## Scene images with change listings
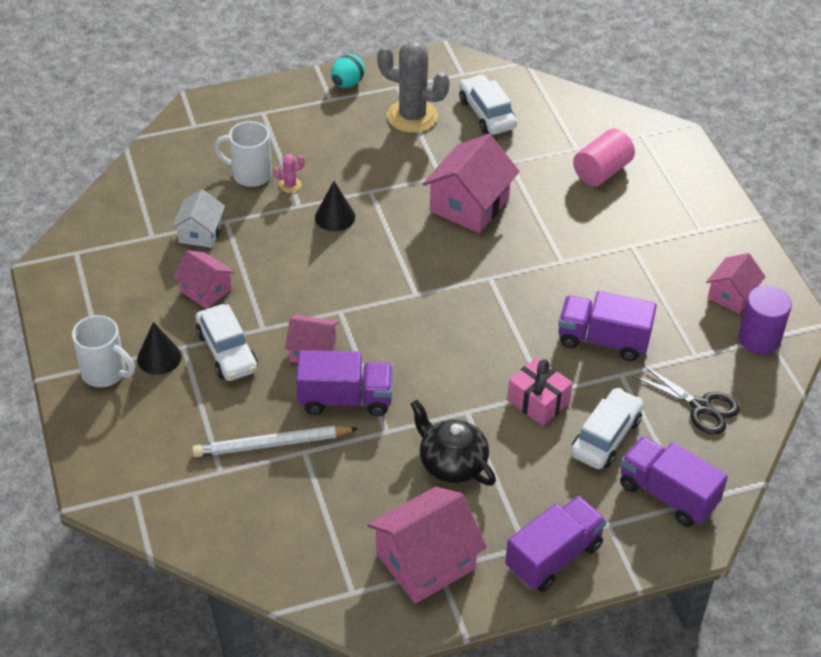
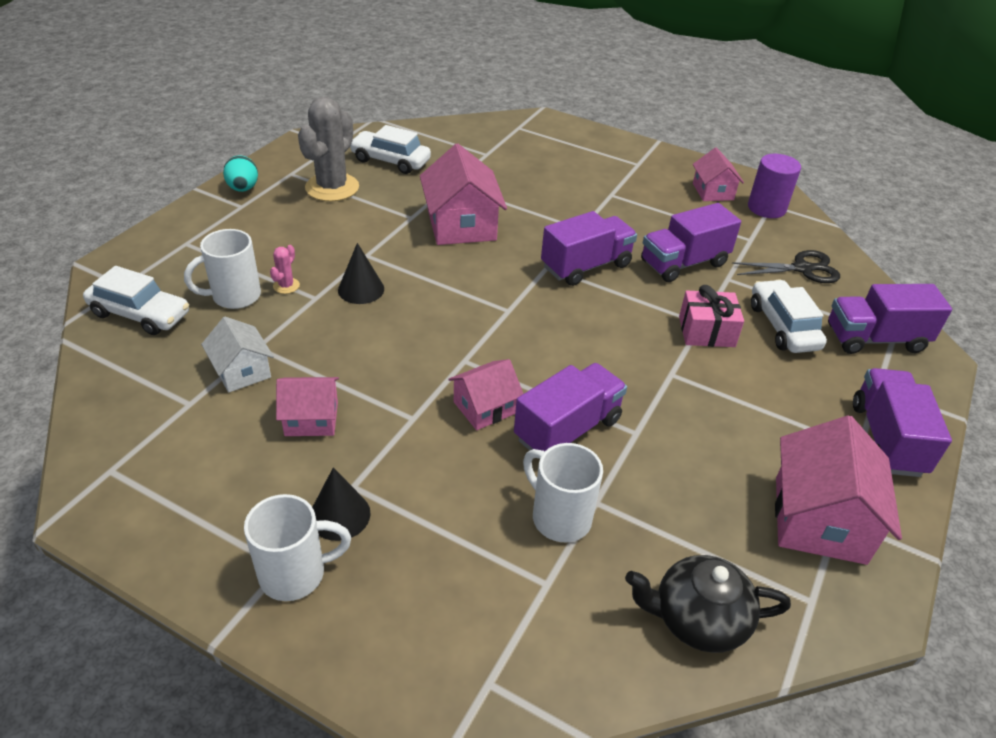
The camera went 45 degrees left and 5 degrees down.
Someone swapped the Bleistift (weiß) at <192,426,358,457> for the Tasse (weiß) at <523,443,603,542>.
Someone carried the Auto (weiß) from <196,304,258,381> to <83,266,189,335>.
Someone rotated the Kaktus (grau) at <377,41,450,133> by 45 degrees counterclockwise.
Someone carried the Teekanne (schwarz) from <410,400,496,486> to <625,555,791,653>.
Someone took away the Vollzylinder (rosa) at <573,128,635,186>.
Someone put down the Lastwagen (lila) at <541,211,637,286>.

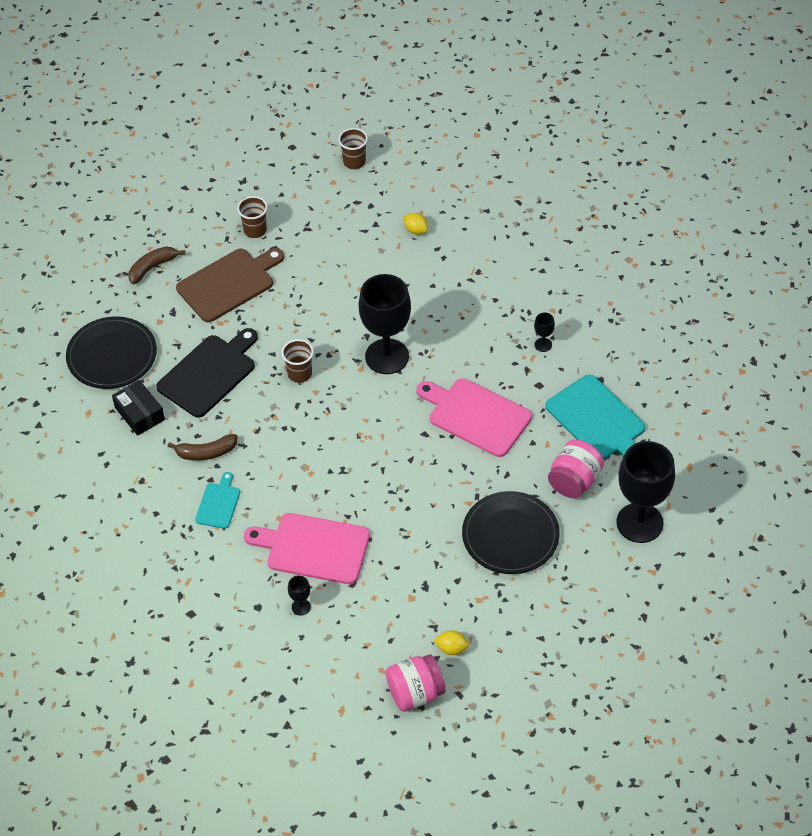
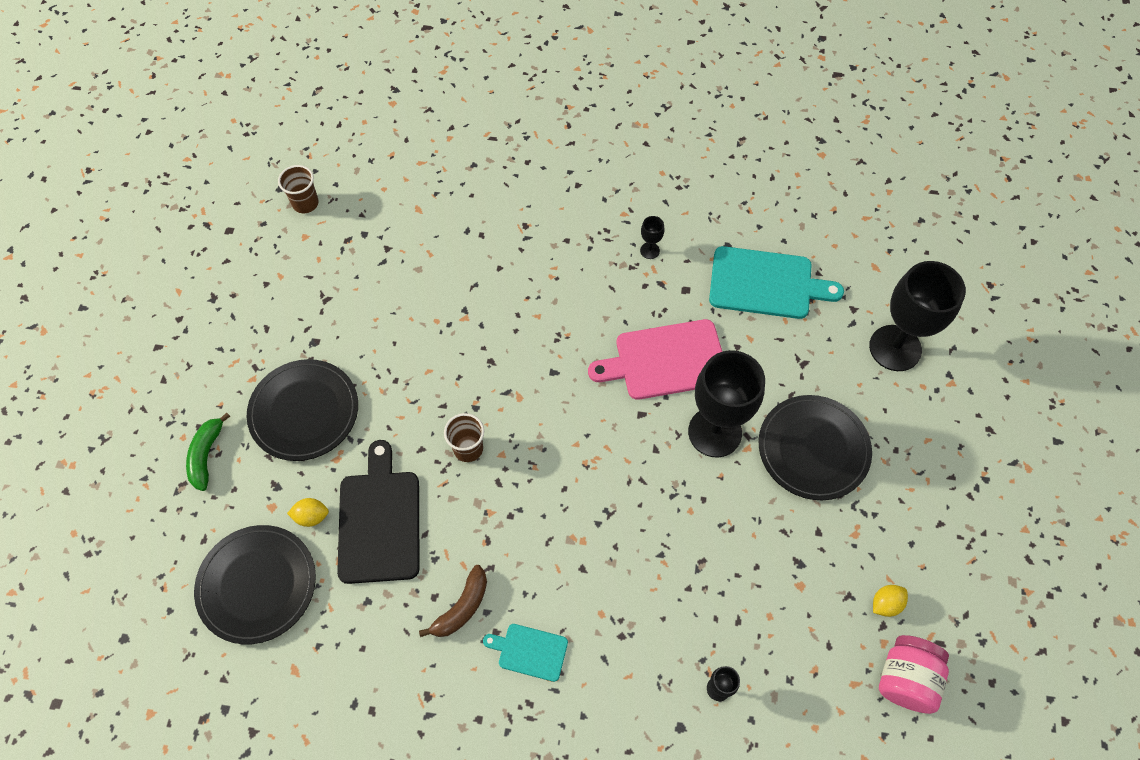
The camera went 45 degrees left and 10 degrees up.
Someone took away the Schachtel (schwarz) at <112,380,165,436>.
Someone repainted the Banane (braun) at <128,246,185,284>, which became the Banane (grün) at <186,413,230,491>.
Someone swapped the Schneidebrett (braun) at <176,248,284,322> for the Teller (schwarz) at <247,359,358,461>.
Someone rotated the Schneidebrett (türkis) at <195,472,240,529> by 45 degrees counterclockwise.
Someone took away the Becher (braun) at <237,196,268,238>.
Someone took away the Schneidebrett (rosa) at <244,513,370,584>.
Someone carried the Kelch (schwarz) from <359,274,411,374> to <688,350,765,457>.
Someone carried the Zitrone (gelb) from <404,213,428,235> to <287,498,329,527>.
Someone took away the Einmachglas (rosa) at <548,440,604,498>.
--
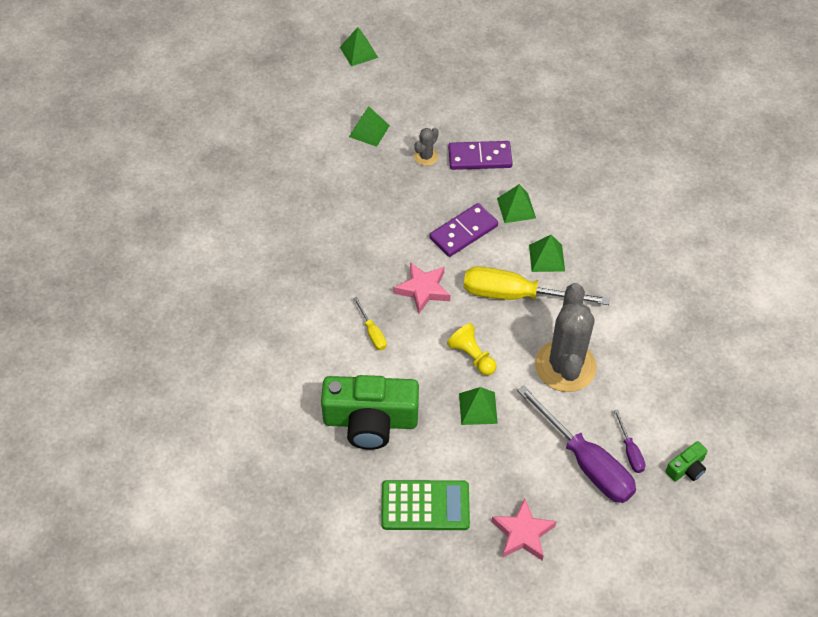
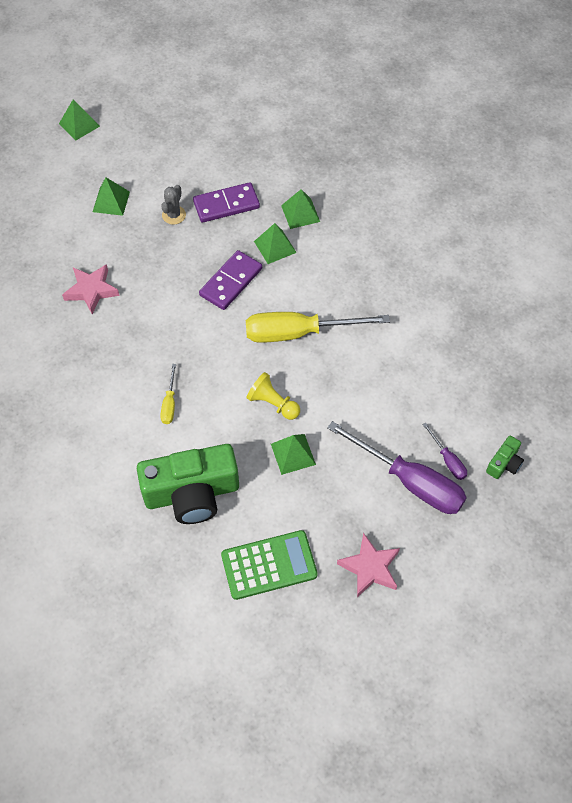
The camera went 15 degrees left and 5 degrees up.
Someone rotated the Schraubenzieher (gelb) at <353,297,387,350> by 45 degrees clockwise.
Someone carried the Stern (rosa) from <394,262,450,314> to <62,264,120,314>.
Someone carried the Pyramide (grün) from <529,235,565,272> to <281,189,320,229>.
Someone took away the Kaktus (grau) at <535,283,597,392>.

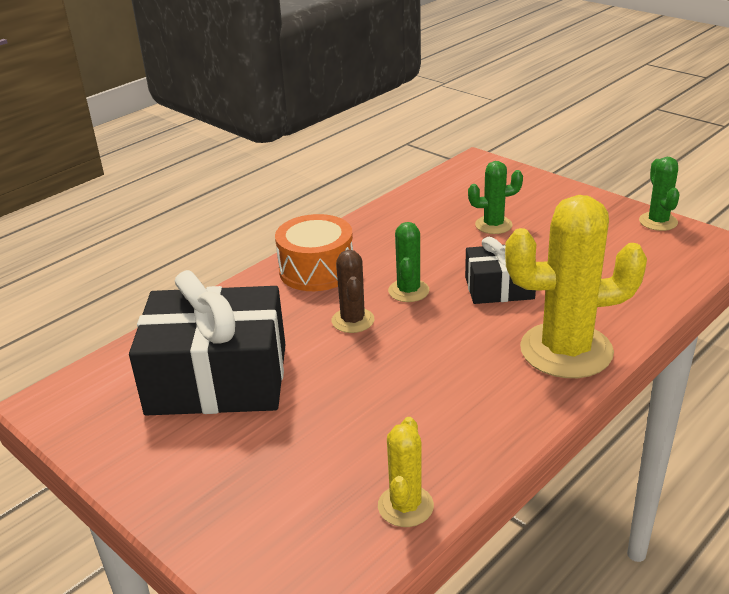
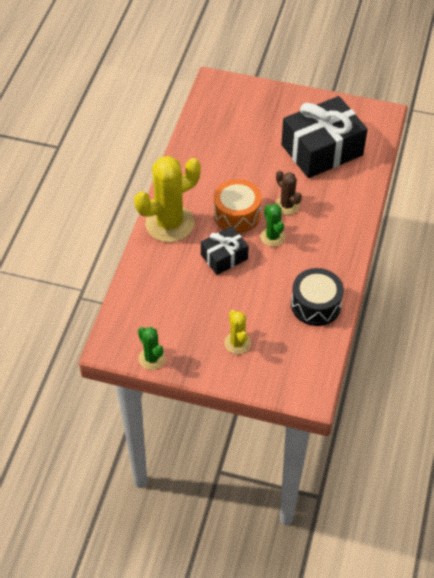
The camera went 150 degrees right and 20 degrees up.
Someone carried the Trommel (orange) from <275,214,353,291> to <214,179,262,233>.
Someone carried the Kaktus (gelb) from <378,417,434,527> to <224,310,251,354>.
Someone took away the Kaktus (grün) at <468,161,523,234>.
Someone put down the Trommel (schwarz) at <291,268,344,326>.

## EXERCISE GOAL
Nothing but the lines above from the one containing "Someone swapped the Bleistift" through the one containing "Someone took away the Vollzylinder" should appear in the answer, each repeated exactly.

## ANSWER SPACE
Someone swapped the Bleistift (weiß) at <192,426,358,457> for the Tasse (weiß) at <523,443,603,542>.
Someone carried the Auto (weiß) from <196,304,258,381> to <83,266,189,335>.
Someone rotated the Kaktus (grau) at <377,41,450,133> by 45 degrees counterclockwise.
Someone carried the Teekanne (schwarz) from <410,400,496,486> to <625,555,791,653>.
Someone took away the Vollzylinder (rosa) at <573,128,635,186>.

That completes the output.